(Stored items from a collection)
= = =

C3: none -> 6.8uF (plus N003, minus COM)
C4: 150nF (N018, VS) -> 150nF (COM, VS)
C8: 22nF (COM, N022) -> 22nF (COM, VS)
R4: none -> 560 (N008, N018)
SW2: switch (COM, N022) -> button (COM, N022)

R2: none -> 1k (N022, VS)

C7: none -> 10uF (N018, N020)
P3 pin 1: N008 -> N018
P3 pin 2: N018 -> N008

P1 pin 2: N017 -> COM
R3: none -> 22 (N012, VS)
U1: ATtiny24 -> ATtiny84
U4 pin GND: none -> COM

= = =

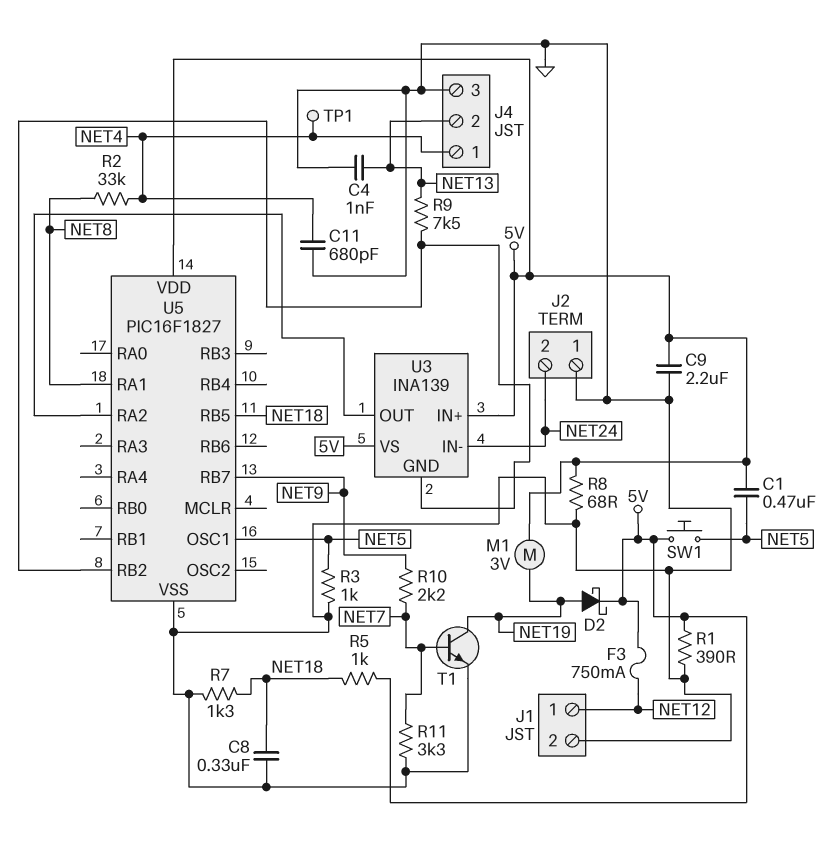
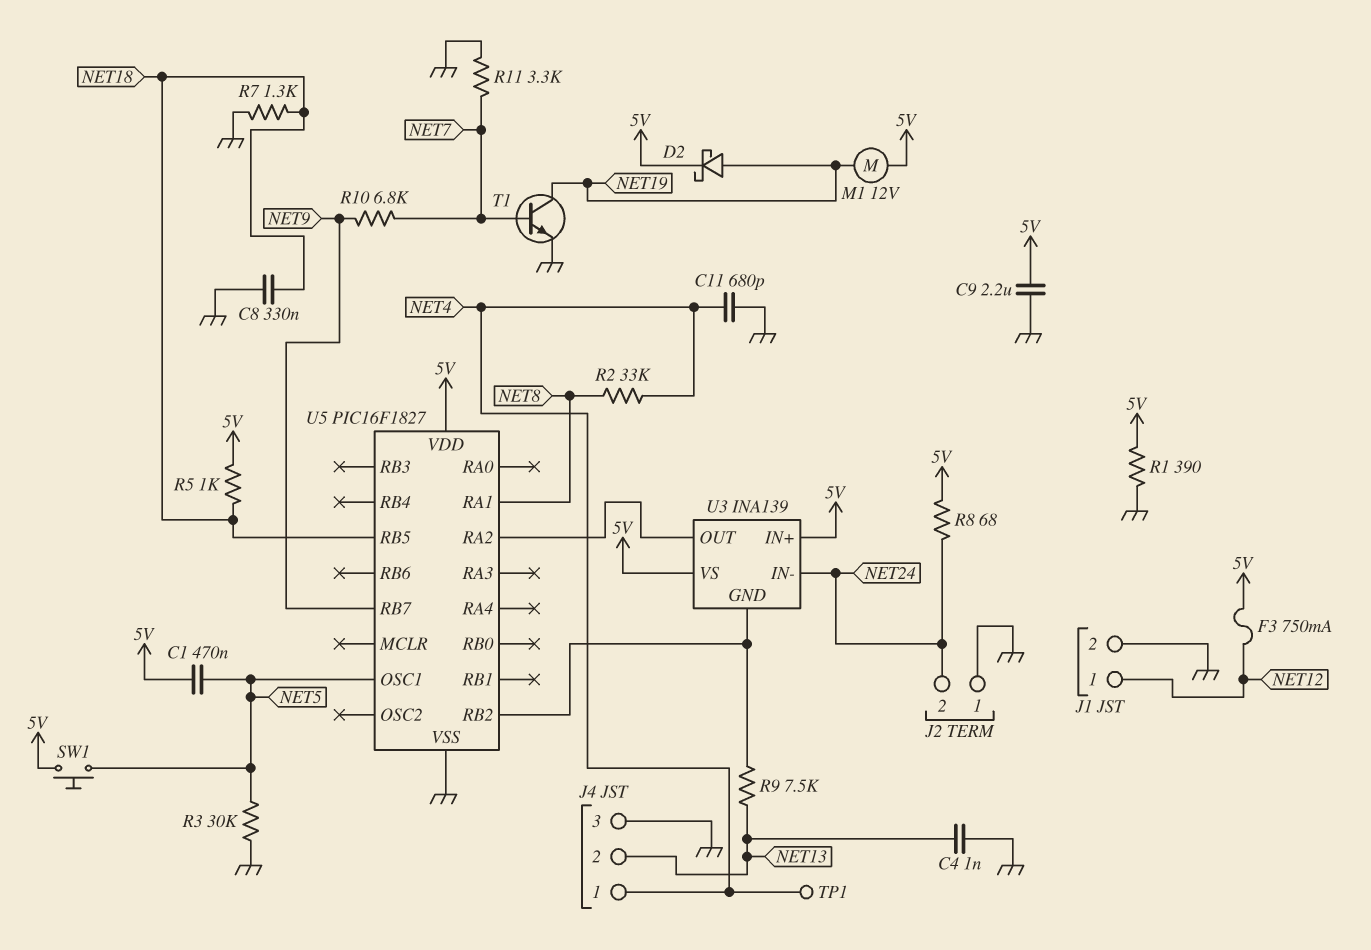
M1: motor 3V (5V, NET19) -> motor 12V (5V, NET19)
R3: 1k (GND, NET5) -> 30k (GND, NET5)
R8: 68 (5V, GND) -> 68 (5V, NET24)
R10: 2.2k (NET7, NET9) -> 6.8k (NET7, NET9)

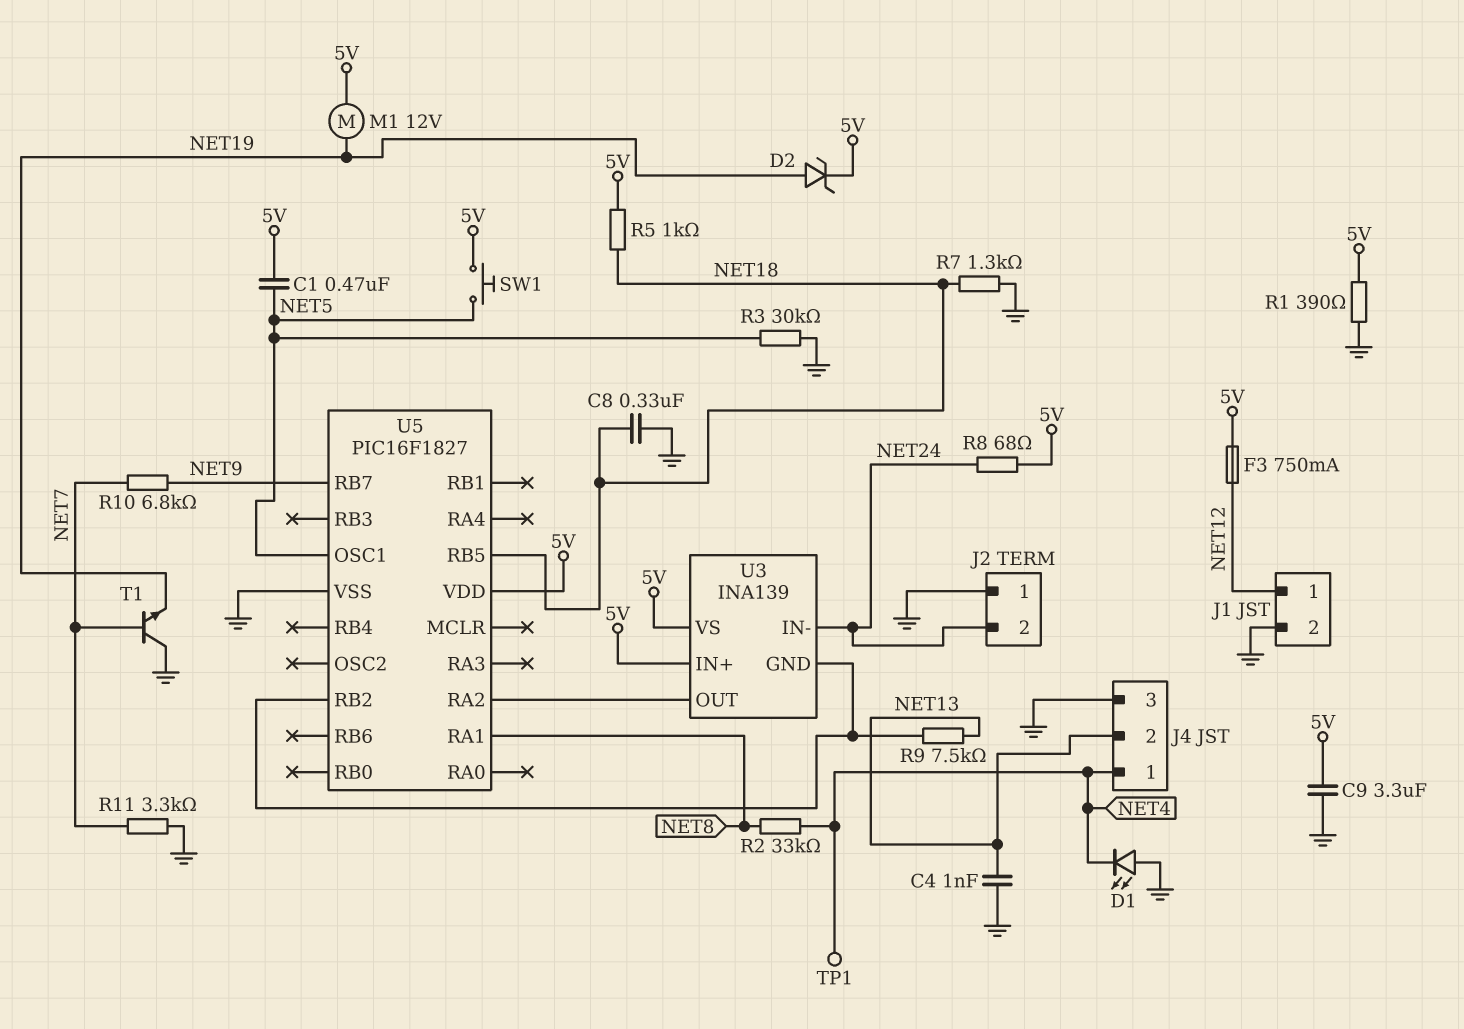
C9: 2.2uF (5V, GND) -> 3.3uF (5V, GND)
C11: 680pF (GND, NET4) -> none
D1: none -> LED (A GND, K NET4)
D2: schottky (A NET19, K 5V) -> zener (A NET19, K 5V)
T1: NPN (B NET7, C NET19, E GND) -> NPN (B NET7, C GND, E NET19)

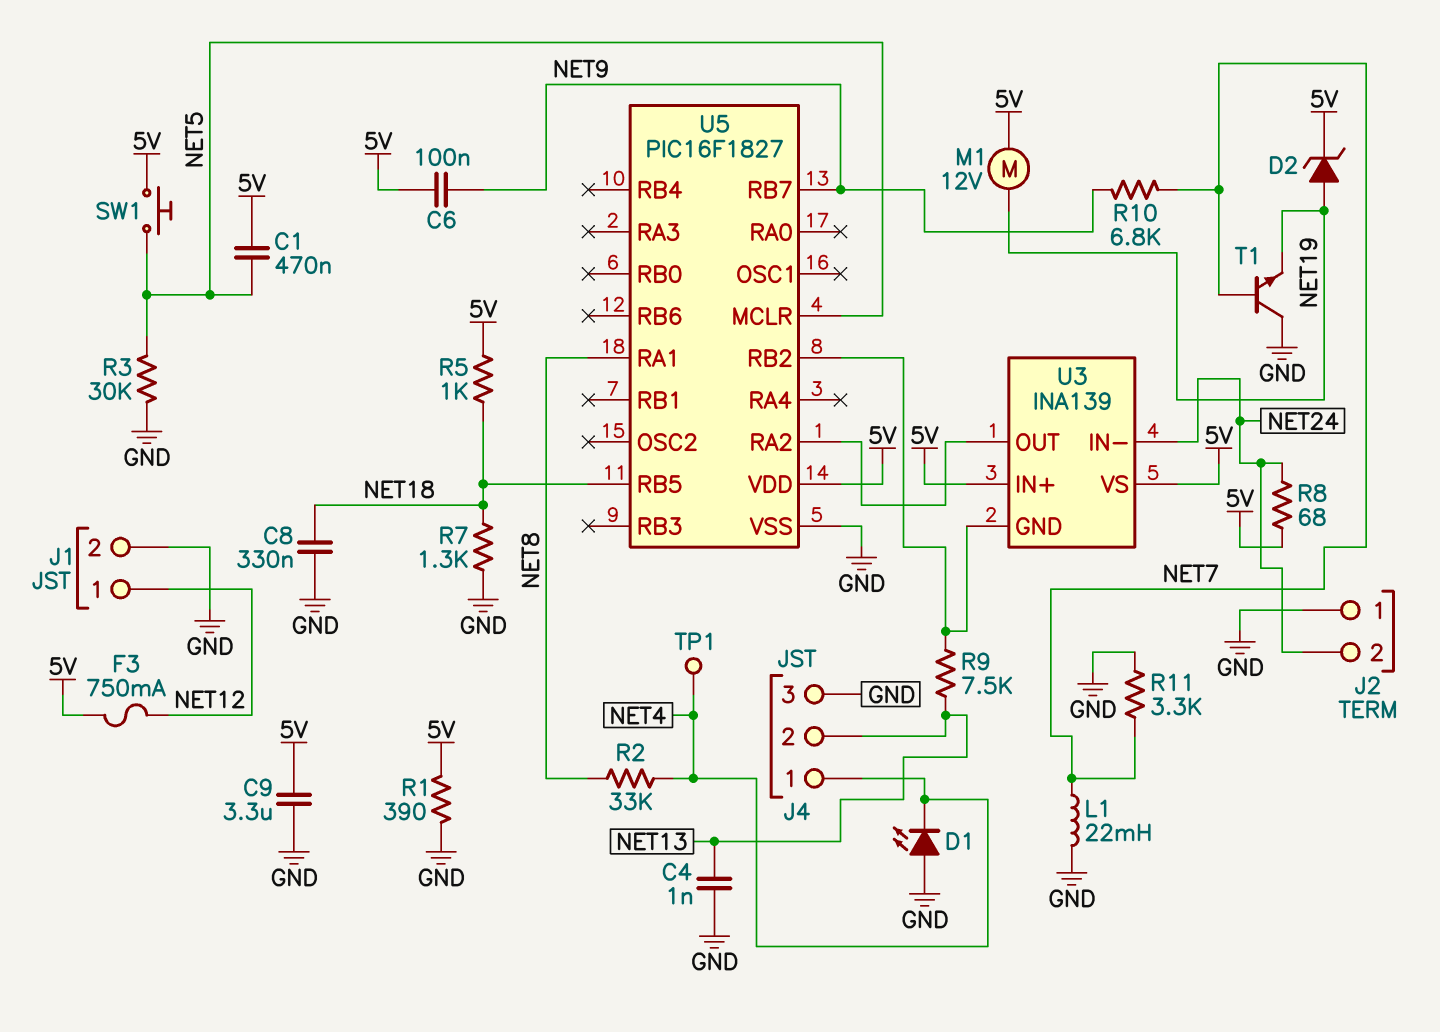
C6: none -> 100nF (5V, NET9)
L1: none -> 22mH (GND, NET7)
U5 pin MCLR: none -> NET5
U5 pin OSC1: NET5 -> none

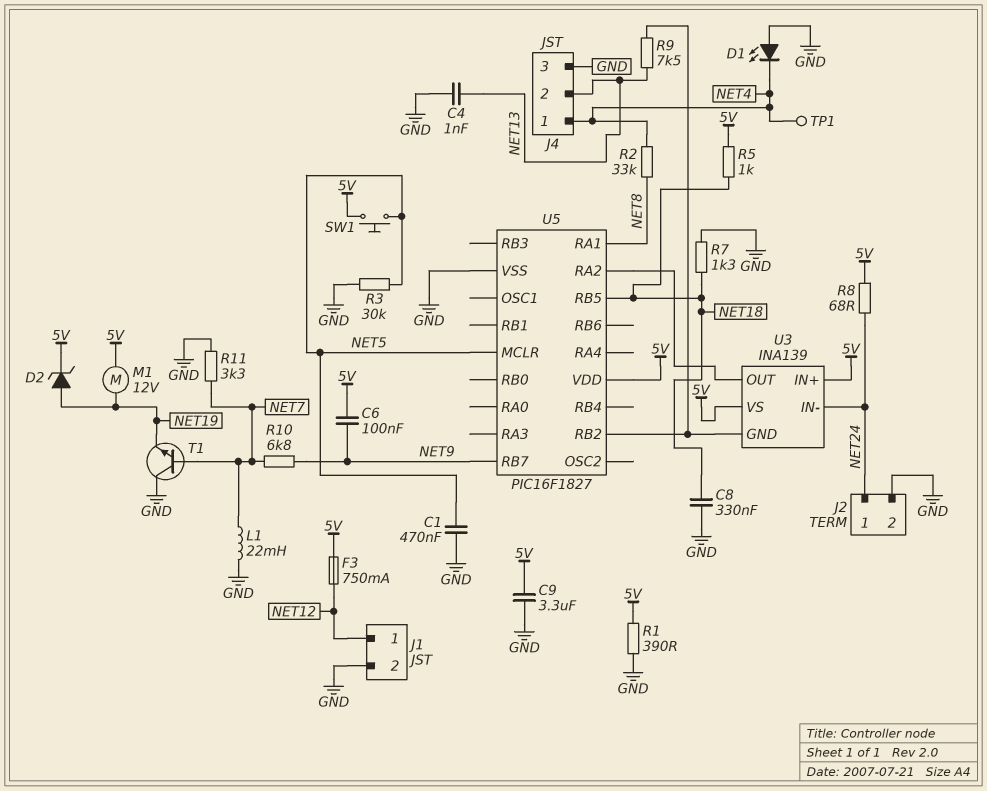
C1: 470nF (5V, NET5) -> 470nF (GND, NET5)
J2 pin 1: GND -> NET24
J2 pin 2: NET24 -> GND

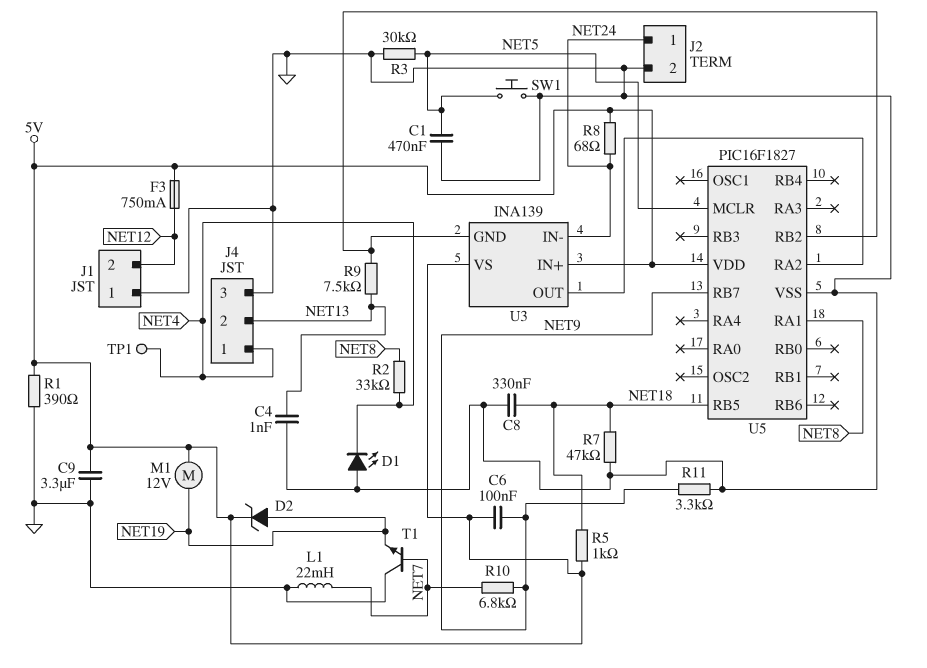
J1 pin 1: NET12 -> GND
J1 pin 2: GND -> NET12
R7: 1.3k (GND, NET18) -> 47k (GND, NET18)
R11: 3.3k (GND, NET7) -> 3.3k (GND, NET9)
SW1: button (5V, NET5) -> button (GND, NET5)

= = =

_Exercise_.
Set down exactly the lines of the data above, beginning with the line that has "R11: 3.3k (GND, NET7) -> 3.3k (GND, NET9)" and ending with the line that has "SW1: button (5V, NET5) -> button (GND, NET5)", and no others.

_Expected answer_.
R11: 3.3k (GND, NET7) -> 3.3k (GND, NET9)
SW1: button (5V, NET5) -> button (GND, NET5)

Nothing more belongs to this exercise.